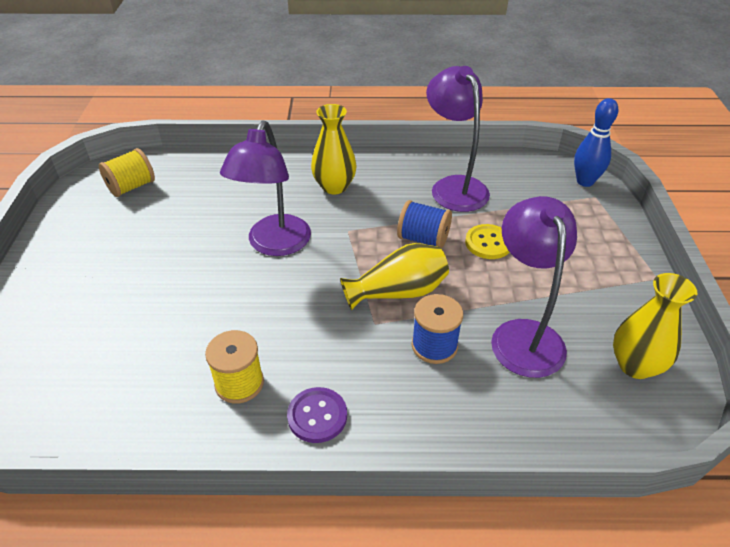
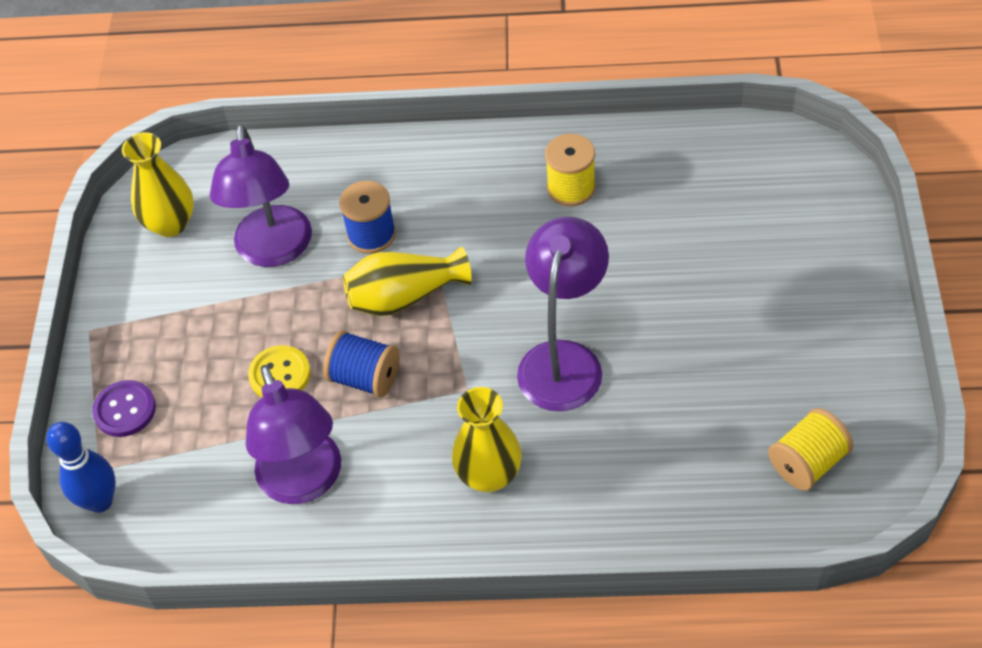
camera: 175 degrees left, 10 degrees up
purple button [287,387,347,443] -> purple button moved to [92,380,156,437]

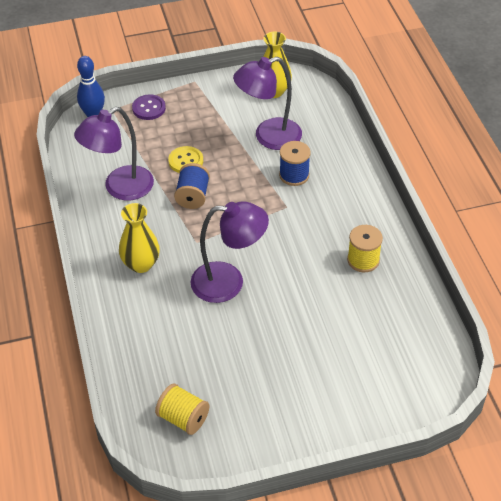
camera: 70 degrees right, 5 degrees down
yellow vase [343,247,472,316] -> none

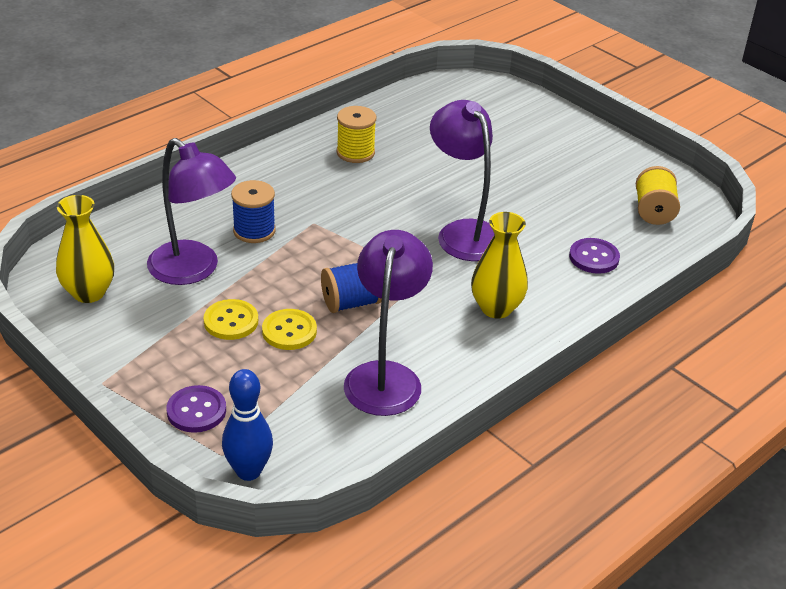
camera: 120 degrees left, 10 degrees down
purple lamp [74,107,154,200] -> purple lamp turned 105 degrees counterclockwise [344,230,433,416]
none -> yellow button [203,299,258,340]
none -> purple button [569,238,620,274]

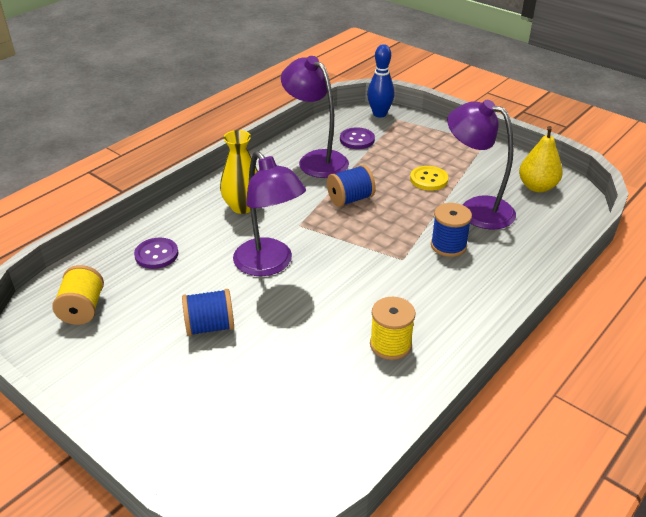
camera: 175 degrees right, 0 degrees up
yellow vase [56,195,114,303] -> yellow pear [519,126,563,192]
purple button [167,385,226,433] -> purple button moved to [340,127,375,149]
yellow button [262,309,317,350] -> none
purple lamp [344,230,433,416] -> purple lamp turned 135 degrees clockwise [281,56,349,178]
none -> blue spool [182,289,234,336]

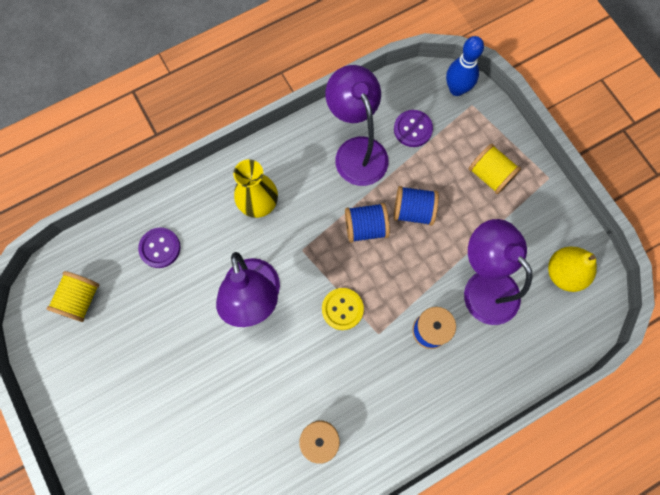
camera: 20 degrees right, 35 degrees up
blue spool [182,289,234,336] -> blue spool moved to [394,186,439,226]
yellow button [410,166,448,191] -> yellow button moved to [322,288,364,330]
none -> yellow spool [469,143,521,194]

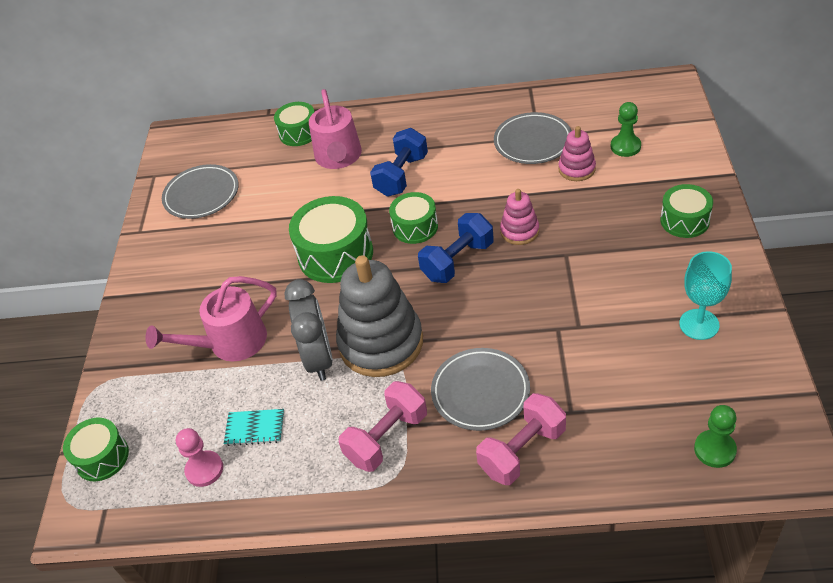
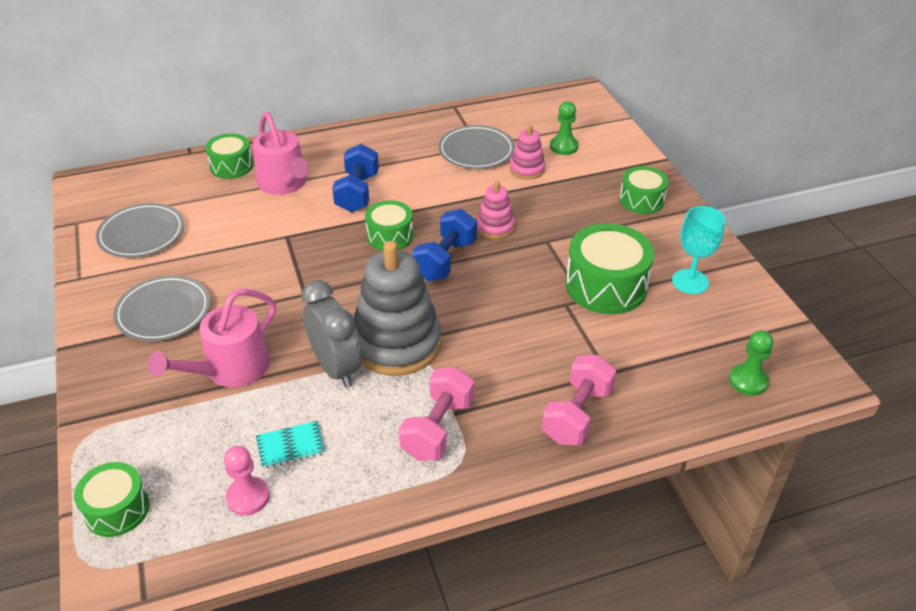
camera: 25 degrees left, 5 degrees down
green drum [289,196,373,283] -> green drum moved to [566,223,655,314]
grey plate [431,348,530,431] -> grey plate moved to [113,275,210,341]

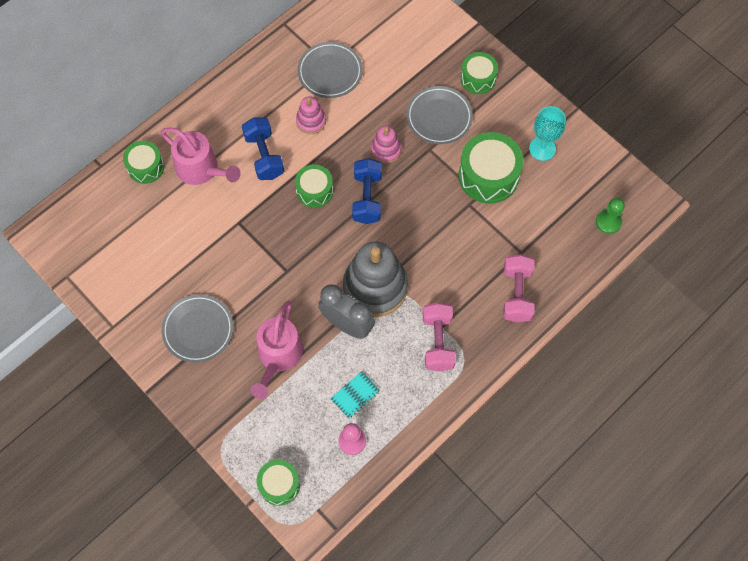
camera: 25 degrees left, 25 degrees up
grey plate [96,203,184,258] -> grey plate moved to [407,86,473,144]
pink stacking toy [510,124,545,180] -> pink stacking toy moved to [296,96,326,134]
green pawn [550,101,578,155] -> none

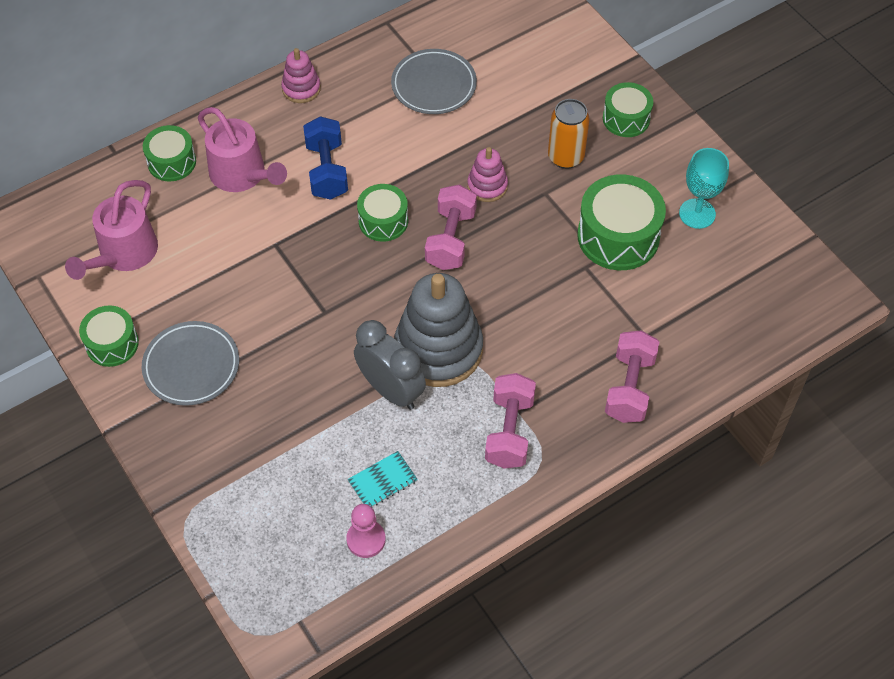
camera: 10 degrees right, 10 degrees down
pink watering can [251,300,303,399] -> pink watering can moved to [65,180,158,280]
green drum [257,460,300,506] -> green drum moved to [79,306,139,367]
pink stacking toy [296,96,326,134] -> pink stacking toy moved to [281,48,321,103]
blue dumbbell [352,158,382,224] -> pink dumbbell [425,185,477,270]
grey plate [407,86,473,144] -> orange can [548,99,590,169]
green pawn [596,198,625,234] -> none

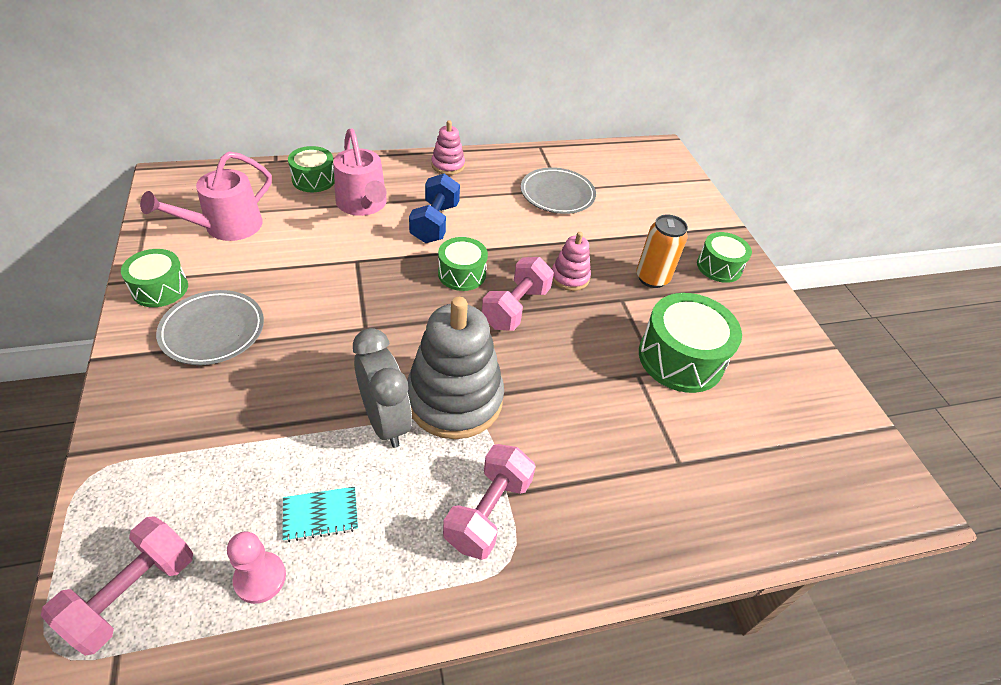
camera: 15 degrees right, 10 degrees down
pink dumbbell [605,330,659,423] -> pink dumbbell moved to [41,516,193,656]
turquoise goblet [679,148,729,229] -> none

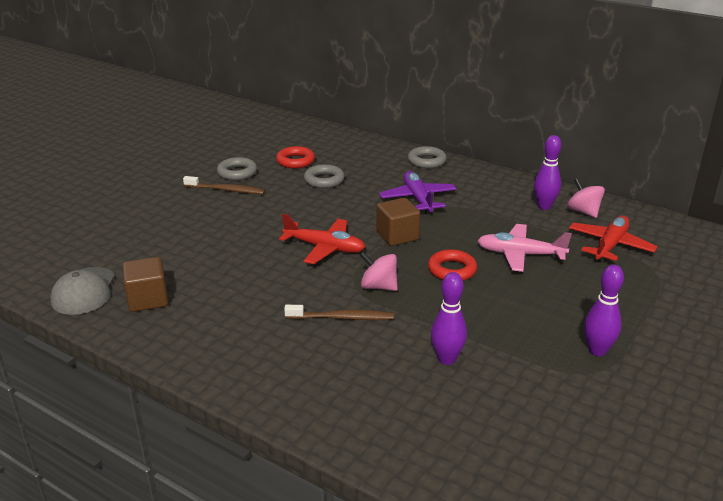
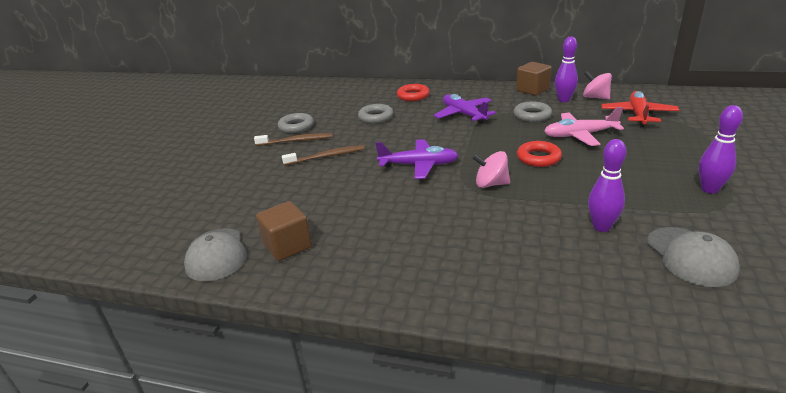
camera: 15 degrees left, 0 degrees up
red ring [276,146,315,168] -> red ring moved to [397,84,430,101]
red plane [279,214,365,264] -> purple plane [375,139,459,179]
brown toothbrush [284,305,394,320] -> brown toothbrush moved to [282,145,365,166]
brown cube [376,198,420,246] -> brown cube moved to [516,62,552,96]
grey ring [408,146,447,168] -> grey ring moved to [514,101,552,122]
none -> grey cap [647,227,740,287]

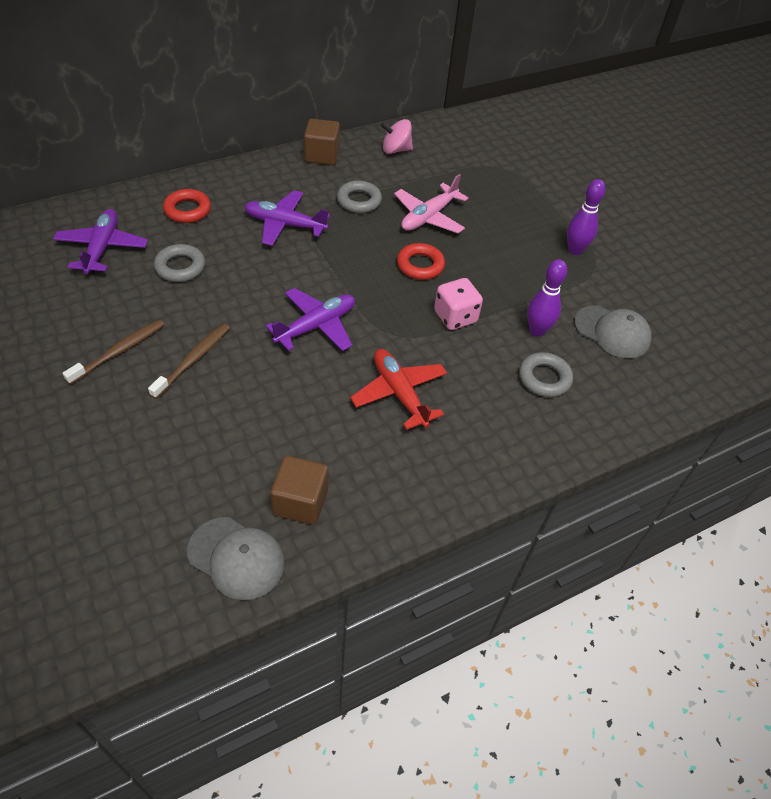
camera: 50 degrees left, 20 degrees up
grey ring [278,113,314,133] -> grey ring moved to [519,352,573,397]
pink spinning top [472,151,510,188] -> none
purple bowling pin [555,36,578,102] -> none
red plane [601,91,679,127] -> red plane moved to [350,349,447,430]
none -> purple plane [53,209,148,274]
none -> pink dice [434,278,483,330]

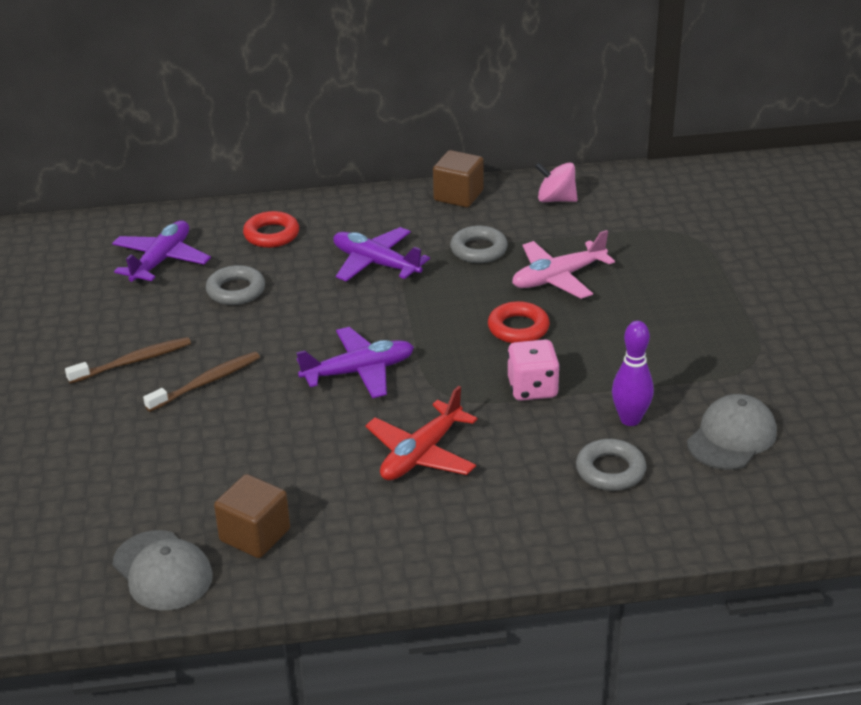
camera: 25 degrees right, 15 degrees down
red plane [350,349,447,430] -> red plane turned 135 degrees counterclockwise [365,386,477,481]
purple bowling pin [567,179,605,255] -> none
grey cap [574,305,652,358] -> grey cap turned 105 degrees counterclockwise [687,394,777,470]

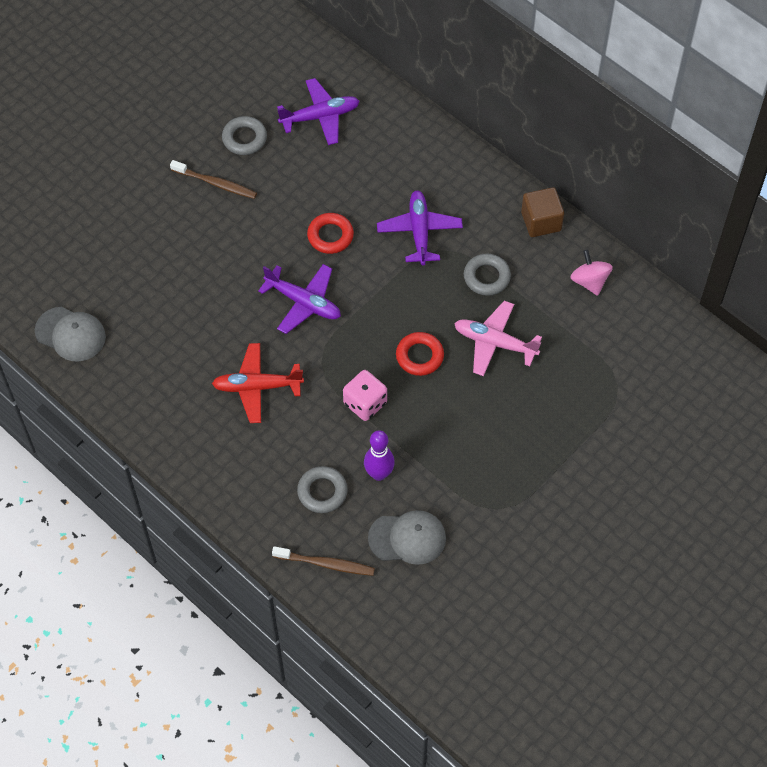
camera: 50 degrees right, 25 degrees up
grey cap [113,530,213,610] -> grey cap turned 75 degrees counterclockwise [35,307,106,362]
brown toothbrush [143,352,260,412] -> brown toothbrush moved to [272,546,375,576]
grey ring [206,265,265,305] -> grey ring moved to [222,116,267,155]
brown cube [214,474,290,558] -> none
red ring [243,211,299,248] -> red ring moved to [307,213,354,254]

Task prompt>
Every line above from the one with "camera: 25 degrees left, 5 degrees down" down to the one with "camera: 15 degrees left, 0 degrees up" must be written out exactly, and no picture may appear.

Output for this exercise>
camera: 25 degrees left, 5 degrees down
green drum [289,196,373,283] -> green drum moved to [566,223,655,314]
grey plate [431,348,530,431] -> grey plate moved to [113,275,210,341]

camera: 25 degrees left, 25 degrees up
grey plate [96,203,184,258] -> grey plate moved to [407,86,473,144]
pink stacking toy [510,124,545,180] -> pink stacking toy moved to [296,96,326,134]
green pawn [550,101,578,155] -> none

camera: 10 degrees right, 10 degrees down
pink watering can [251,300,303,399] -> pink watering can moved to [65,180,158,280]
green drum [257,460,300,506] -> green drum moved to [79,306,139,367]
pink stacking toy [296,96,326,134] -> pink stacking toy moved to [281,48,321,103]
blue dumbbell [352,158,382,224] -> pink dumbbell [425,185,477,270]
grey plate [407,86,473,144] -> orange can [548,99,590,169]
green pawn [596,198,625,234] -> none

camera: 15 degrees right, 10 degrees down
pink dumbbell [605,330,659,423] -> pink dumbbell moved to [41,516,193,656]
turquoise goblet [679,148,729,229] -> none

camera: 15 degrees left, 0 degrees up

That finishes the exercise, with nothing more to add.